Data extracts:
——————————

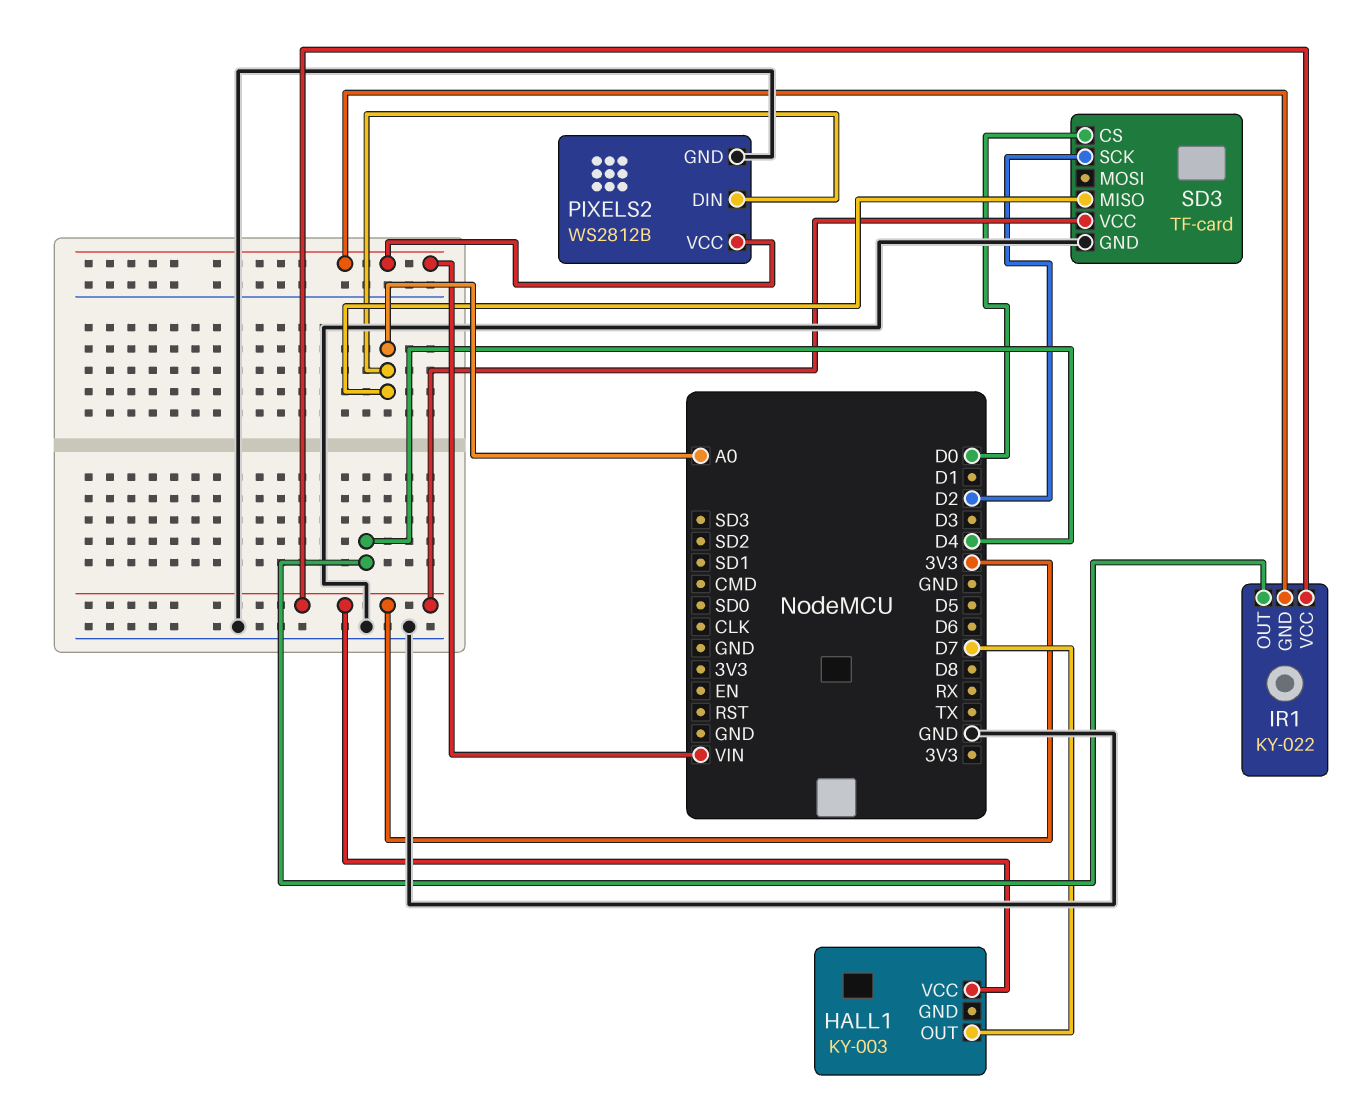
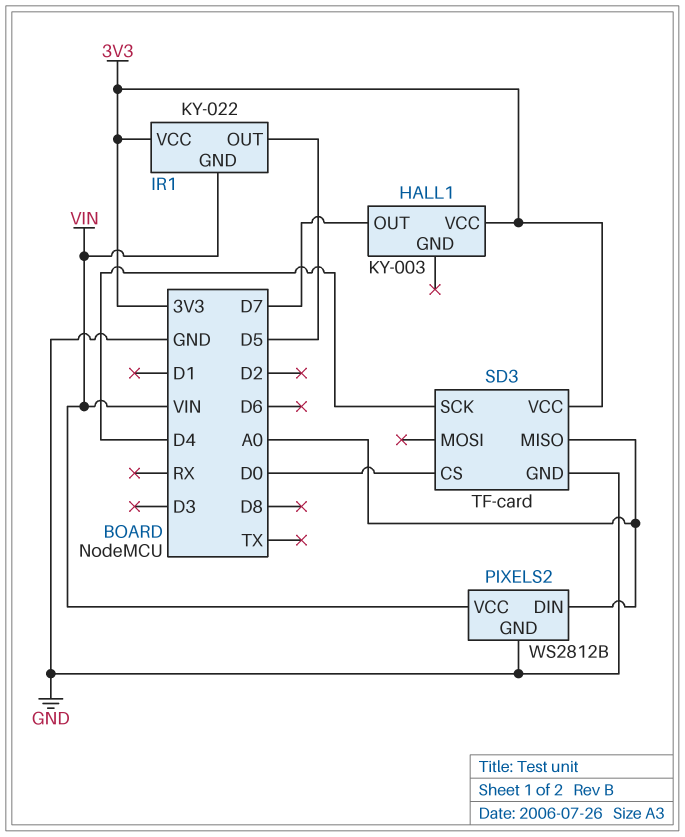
IR1 pin OUT: D4 -> D5
SD3 pin SCK: D2 -> D4

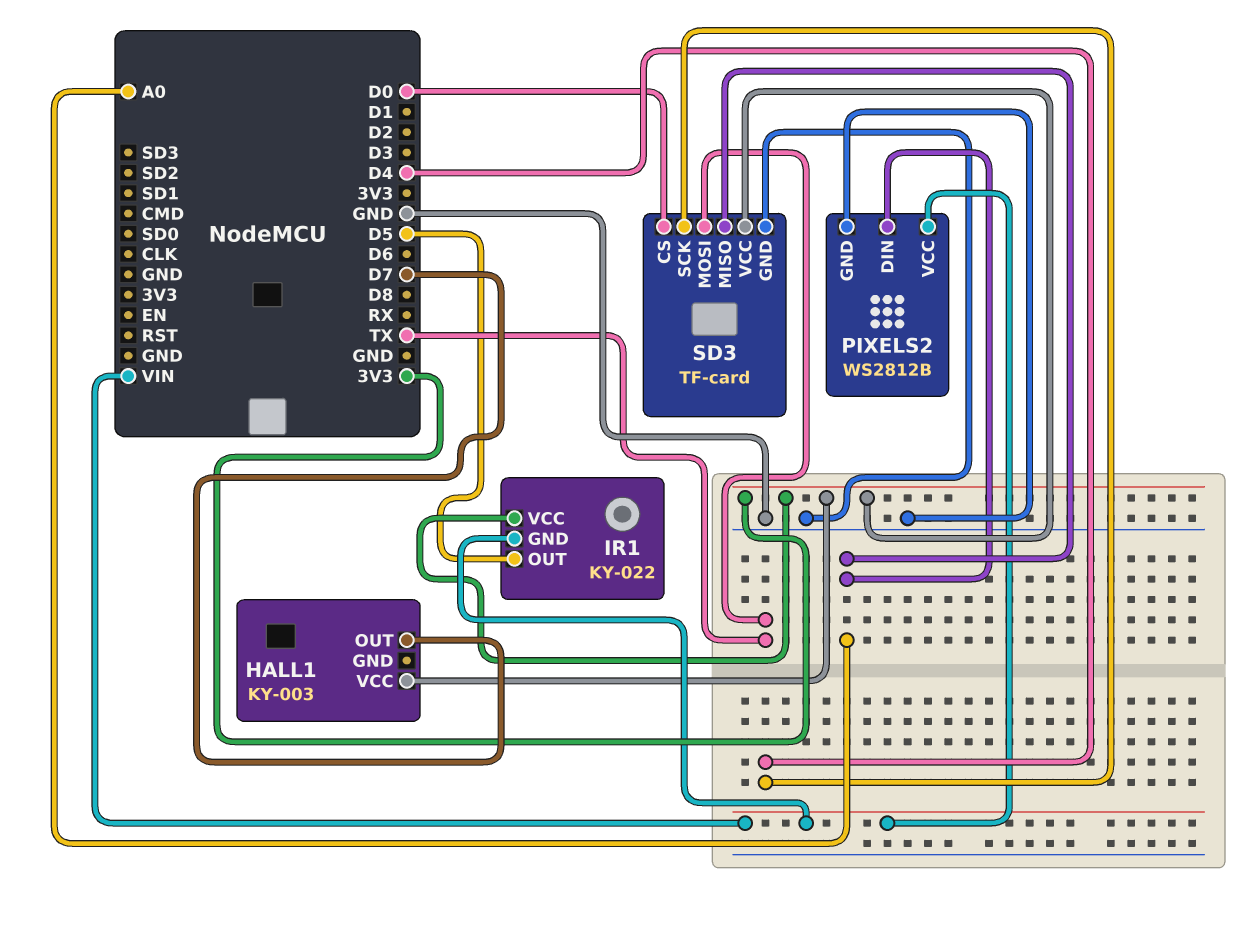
SD3 pin MOSI: none -> TX

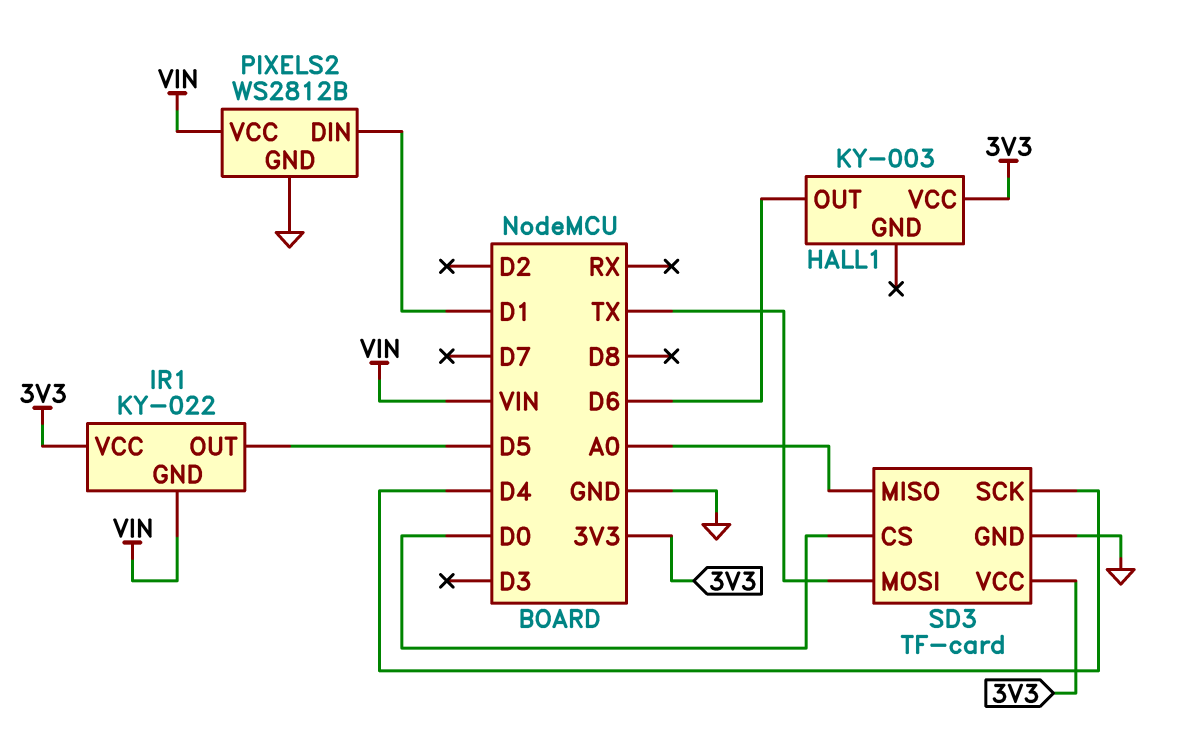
HALL1 pin OUT: D7 -> D6
PIXELS2 pin DIN: A0 -> D1

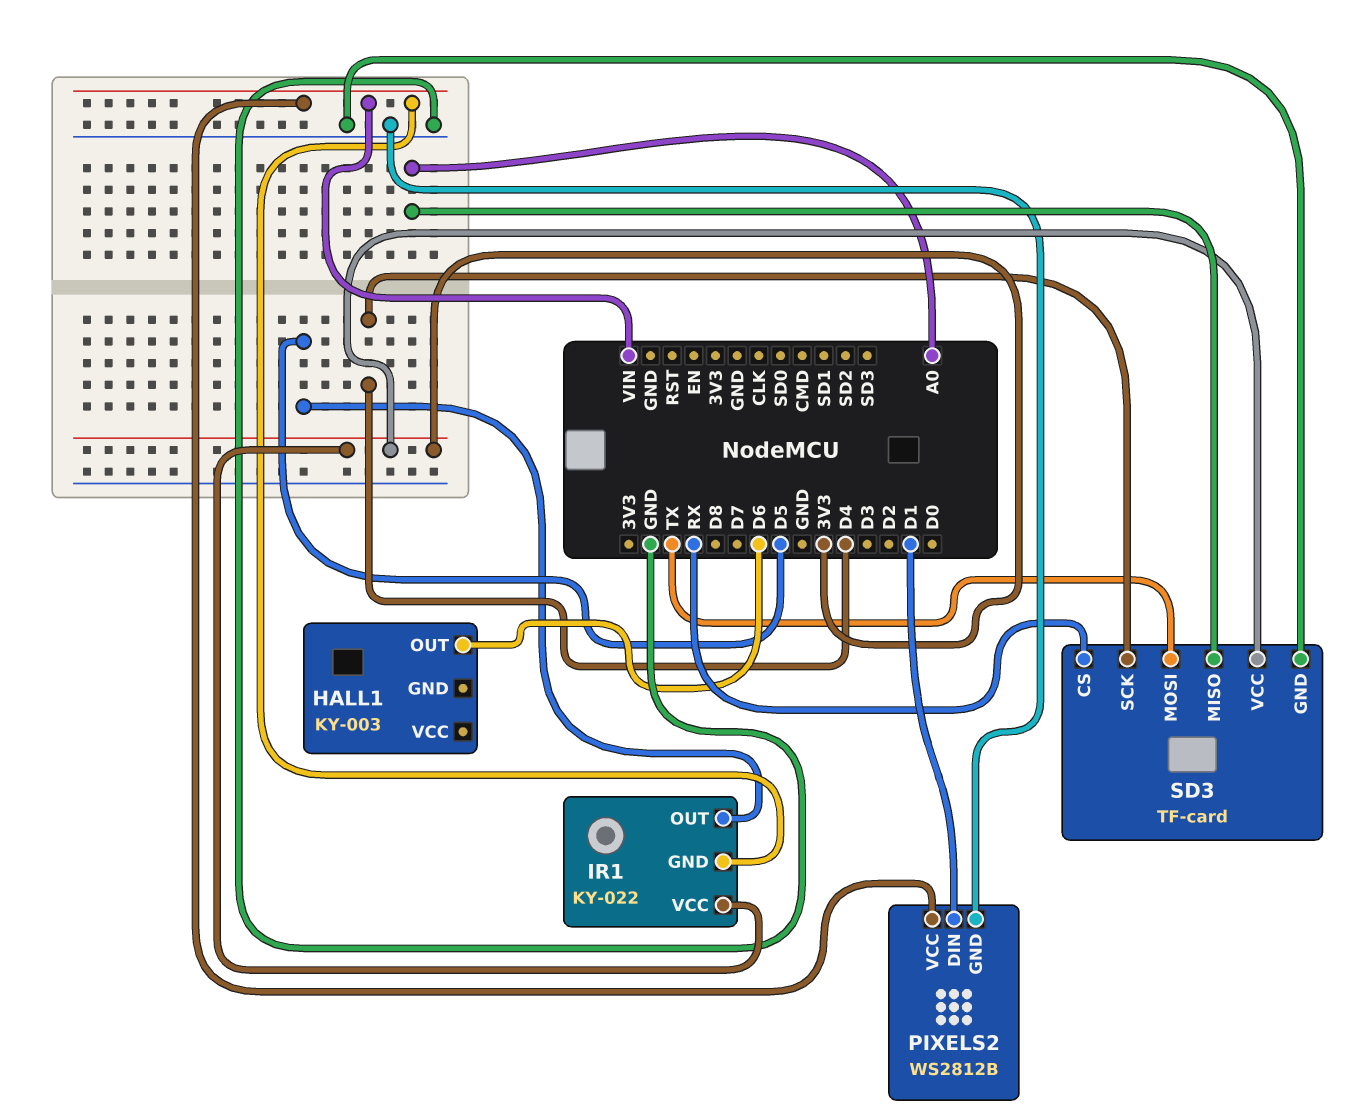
HALL1 pin VCC: 3V3 -> none
SD3 pin CS: D0 -> RX

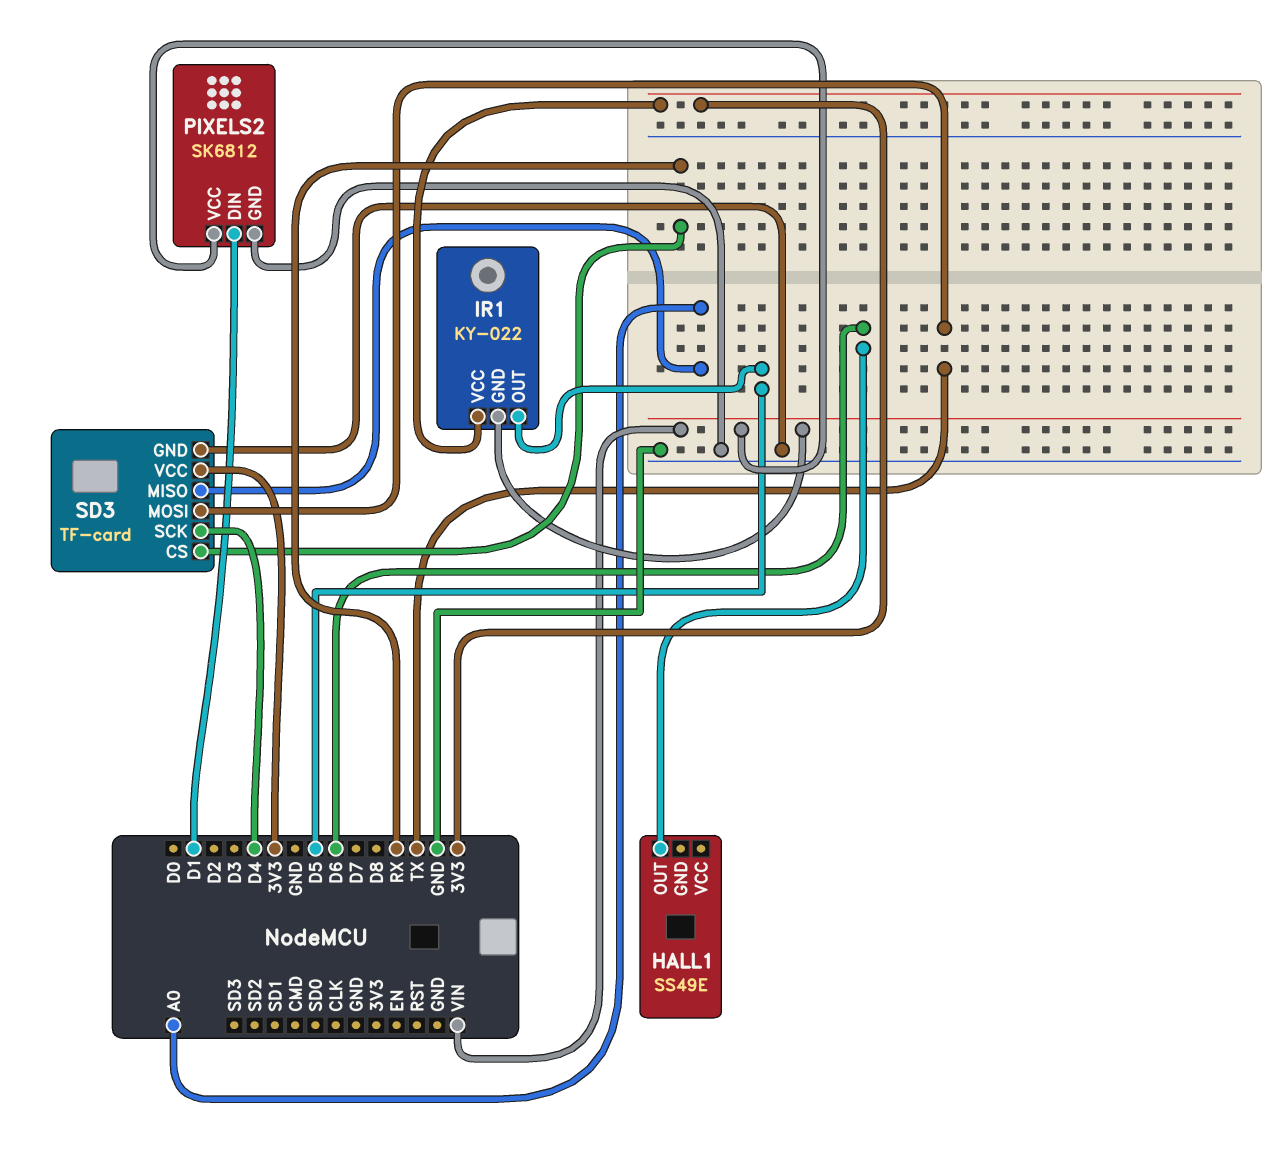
HALL1: KY-003 -> SS49E
PIXELS2: WS2812B -> SK6812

——————————

Output the listing exactly, pictures excluded.

IR1 pin OUT: D4 -> D5
SD3 pin SCK: D2 -> D4

SD3 pin MOSI: none -> TX

HALL1 pin OUT: D7 -> D6
PIXELS2 pin DIN: A0 -> D1

HALL1 pin VCC: 3V3 -> none
SD3 pin CS: D0 -> RX

HALL1: KY-003 -> SS49E
PIXELS2: WS2812B -> SK6812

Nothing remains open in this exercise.